[What you have to do]
Return exactly, please, the lines from the one containing "SONAR pin ECHO: A15 -> B13" to the last line of the entries below, and nothing else, leaving pictures out.

[Study material]
┌──

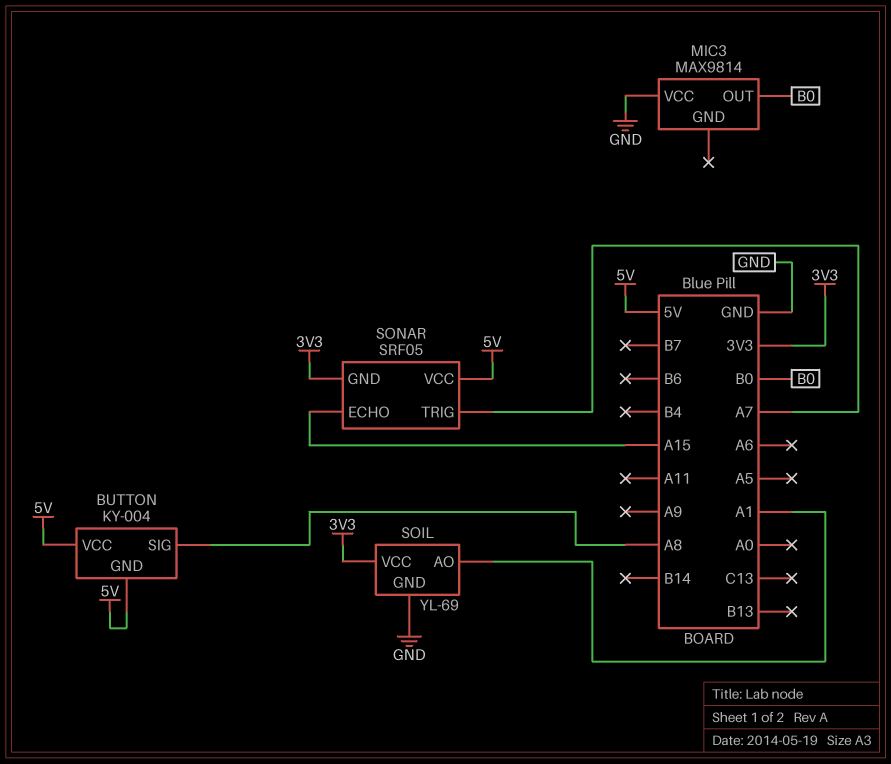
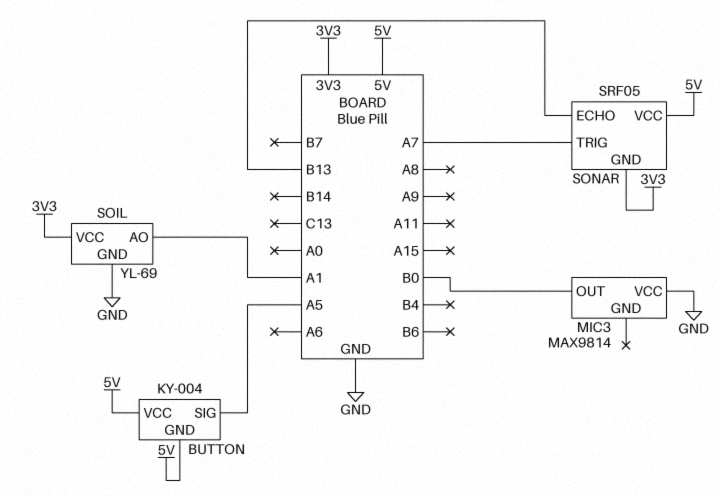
BUTTON pin SIG: A8 -> A5
SONAR pin ECHO: A15 -> B13

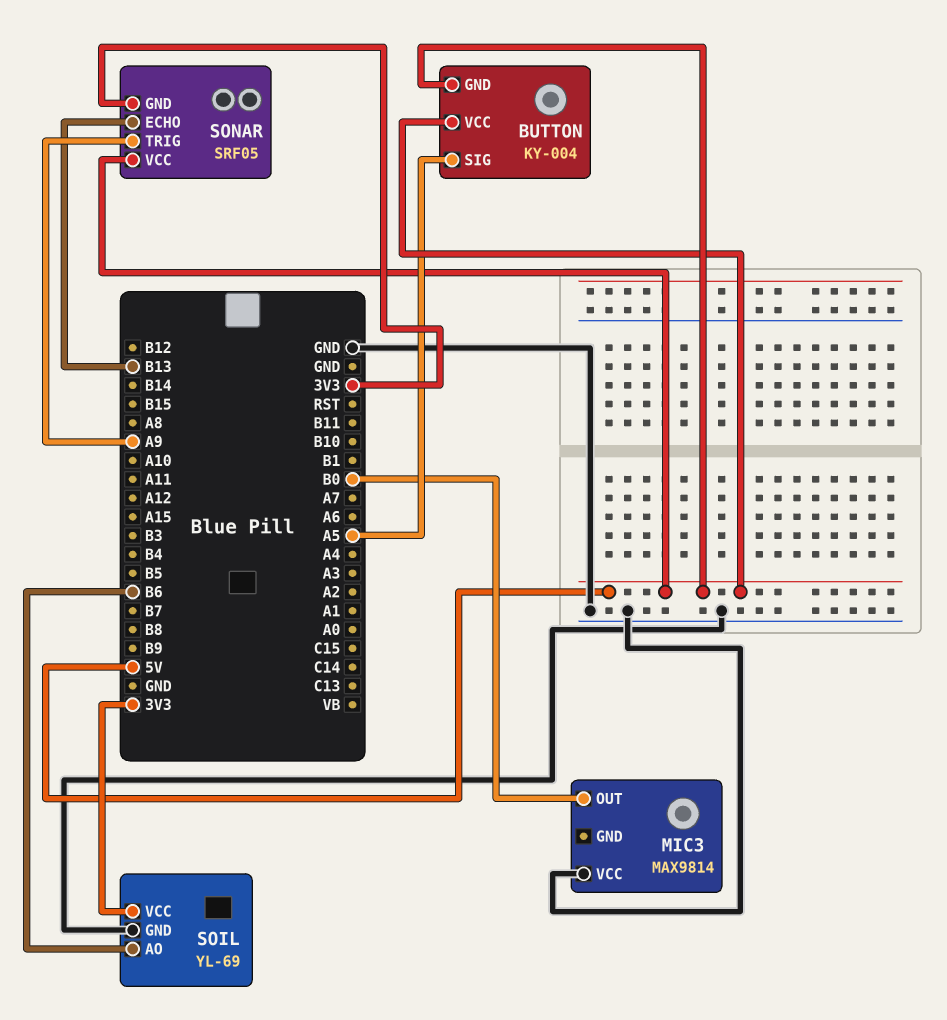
SOIL pin AO: A1 -> B6
SONAR pin TRIG: A7 -> A9

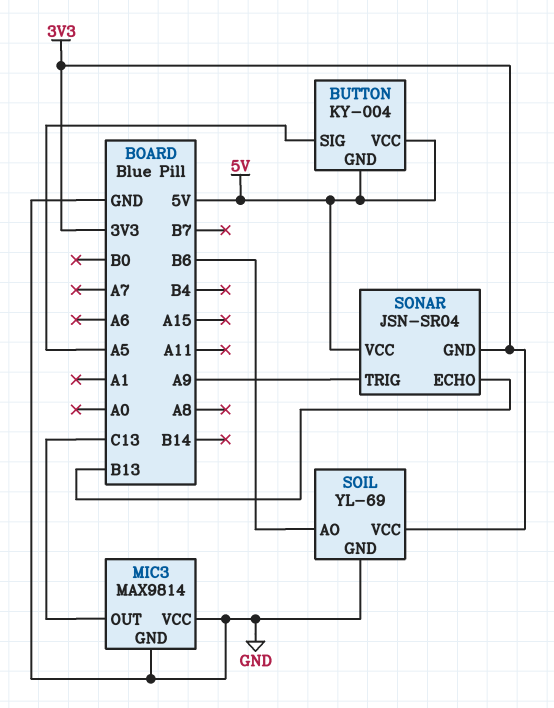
MIC3 pin GND: none -> GND
MIC3 pin OUT: B0 -> C13
SONAR: SRF05 -> JSN-SR04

└──

[Result of the task]
SONAR pin ECHO: A15 -> B13

SOIL pin AO: A1 -> B6
SONAR pin TRIG: A7 -> A9

MIC3 pin GND: none -> GND
MIC3 pin OUT: B0 -> C13
SONAR: SRF05 -> JSN-SR04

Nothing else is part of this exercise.